Find the lines of the records in which the word "rolling" appears and report how many there are, as a number alone.

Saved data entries

===

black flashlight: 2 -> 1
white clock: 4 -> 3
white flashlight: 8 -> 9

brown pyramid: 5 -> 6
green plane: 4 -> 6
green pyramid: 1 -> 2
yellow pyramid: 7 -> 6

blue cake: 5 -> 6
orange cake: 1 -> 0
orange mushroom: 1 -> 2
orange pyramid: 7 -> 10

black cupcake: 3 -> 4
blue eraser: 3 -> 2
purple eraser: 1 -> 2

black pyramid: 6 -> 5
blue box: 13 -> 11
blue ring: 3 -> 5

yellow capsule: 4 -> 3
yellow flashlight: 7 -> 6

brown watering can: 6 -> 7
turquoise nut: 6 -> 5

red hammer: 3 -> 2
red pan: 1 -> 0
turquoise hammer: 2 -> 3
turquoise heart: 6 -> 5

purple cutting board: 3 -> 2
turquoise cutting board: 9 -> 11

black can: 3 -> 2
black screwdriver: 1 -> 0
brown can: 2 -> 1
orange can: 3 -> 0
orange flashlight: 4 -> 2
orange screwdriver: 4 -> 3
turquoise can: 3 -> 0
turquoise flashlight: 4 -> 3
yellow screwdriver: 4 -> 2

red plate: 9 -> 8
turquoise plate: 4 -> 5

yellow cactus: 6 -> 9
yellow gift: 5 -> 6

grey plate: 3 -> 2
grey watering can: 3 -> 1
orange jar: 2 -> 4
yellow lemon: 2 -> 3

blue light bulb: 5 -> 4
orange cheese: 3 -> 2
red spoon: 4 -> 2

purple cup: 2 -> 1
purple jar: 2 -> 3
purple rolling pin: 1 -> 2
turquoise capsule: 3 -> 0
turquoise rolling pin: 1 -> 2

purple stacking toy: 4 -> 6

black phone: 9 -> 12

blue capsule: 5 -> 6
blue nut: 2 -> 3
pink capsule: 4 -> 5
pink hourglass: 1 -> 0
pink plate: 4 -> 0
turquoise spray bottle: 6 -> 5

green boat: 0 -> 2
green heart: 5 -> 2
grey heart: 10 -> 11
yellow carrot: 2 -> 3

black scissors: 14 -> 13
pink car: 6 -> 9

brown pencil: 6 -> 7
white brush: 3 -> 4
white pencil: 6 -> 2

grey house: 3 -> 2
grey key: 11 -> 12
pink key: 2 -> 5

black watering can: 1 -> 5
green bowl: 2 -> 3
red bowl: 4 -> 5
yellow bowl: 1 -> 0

===

Answer space —
2